- [Scene difference descriptions]:

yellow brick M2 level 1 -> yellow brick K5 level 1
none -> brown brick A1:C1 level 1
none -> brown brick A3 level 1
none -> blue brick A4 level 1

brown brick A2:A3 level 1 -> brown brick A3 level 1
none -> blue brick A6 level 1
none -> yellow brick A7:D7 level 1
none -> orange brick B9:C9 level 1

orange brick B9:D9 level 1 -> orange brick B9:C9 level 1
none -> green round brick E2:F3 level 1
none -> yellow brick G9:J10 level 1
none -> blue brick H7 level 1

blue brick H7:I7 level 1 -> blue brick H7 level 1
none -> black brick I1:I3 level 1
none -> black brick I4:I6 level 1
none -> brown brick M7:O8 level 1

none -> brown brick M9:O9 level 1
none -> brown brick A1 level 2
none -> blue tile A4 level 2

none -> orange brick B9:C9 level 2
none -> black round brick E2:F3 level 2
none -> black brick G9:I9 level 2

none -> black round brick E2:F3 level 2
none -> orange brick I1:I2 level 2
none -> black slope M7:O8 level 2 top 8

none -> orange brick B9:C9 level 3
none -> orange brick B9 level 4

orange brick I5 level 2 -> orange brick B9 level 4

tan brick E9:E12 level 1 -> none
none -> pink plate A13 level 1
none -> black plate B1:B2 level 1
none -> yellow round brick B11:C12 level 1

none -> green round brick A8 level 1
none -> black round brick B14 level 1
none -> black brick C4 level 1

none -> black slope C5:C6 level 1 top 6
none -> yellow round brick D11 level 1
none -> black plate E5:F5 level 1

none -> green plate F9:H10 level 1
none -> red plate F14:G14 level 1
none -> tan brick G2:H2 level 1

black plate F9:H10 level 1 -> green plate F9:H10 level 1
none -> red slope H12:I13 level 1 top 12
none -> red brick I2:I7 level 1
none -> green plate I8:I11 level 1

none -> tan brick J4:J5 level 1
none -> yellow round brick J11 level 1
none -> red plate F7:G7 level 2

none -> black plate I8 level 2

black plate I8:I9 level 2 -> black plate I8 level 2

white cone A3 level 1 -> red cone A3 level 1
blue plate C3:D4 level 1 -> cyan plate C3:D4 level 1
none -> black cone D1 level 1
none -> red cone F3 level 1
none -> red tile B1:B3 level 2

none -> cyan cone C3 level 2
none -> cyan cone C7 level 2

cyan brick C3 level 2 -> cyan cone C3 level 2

- [What is required]:
Show all lines from the data above in which the word "orange" appears.

- [Written response]:
none -> orange brick B9:C9 level 1
orange brick B9:D9 level 1 -> orange brick B9:C9 level 1
none -> orange brick B9:C9 level 2
none -> orange brick I1:I2 level 2
none -> orange brick B9:C9 level 3
none -> orange brick B9 level 4
orange brick I5 level 2 -> orange brick B9 level 4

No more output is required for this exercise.